YOUR INSTRUCTIONS → One exact copy of the listing is needed. It should contain no pictures.

SOURCE DATA →
= = = =

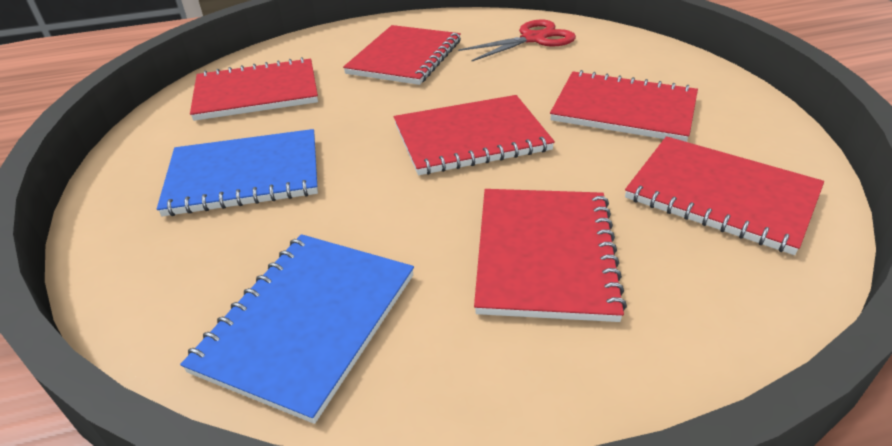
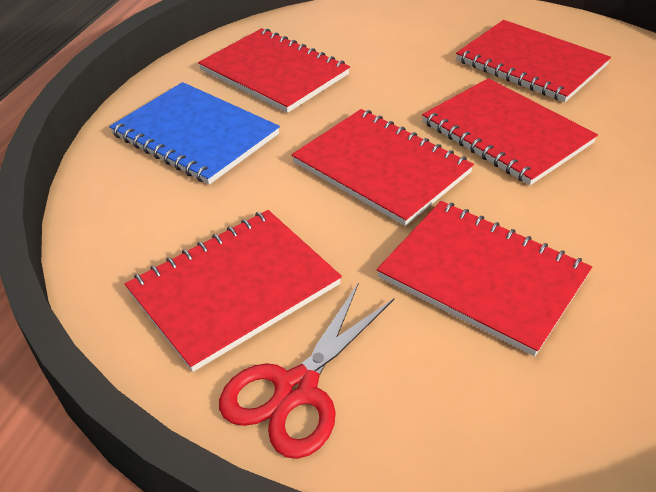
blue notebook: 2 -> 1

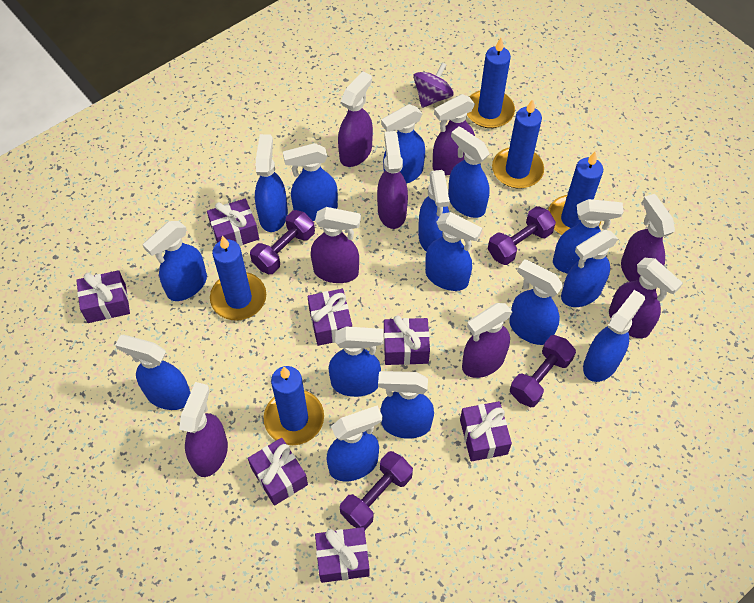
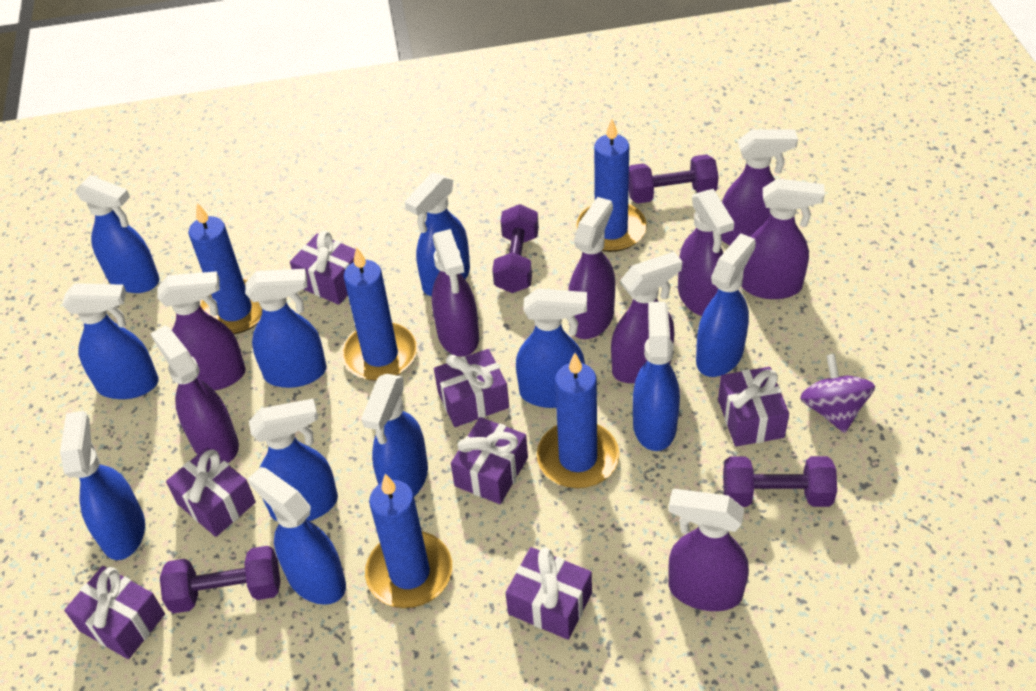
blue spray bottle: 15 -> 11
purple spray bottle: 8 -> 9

= = = =

EXERCISE ANSWER →
blue notebook: 2 -> 1

blue spray bottle: 15 -> 11
purple spray bottle: 8 -> 9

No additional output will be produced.